▶ _What the task requires_:
Each line of the data below holding the word "cheese" must be copied.

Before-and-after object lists
^^^^
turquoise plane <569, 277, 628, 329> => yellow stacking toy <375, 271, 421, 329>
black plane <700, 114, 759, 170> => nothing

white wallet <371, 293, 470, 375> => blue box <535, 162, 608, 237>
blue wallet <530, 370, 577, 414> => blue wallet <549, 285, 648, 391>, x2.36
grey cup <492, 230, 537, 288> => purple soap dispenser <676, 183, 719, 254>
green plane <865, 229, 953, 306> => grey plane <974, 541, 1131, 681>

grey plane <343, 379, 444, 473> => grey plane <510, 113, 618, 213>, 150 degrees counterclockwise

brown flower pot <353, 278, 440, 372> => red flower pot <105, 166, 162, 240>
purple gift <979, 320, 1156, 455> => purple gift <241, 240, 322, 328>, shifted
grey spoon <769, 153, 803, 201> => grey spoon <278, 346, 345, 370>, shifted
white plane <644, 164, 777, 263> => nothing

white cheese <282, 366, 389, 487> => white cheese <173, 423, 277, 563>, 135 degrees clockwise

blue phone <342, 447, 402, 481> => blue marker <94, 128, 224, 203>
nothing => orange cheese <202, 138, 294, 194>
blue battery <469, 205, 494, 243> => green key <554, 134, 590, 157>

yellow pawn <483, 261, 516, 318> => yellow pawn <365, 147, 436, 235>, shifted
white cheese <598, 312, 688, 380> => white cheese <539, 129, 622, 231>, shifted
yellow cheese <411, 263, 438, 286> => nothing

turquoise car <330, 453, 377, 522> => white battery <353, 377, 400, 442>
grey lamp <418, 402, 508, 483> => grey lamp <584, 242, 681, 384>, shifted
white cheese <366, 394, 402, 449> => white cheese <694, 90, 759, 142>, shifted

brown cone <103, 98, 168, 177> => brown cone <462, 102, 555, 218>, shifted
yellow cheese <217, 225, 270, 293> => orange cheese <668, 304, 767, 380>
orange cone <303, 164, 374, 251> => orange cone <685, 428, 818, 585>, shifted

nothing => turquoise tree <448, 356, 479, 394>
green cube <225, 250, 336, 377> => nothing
^^^^
▶ _Written solution_:
white cheese <282, 366, 389, 487> => white cheese <173, 423, 277, 563>, 135 degrees clockwise
nothing => orange cheese <202, 138, 294, 194>
white cheese <598, 312, 688, 380> => white cheese <539, 129, 622, 231>, shifted
yellow cheese <411, 263, 438, 286> => nothing
white cheese <366, 394, 402, 449> => white cheese <694, 90, 759, 142>, shifted
yellow cheese <217, 225, 270, 293> => orange cheese <668, 304, 767, 380>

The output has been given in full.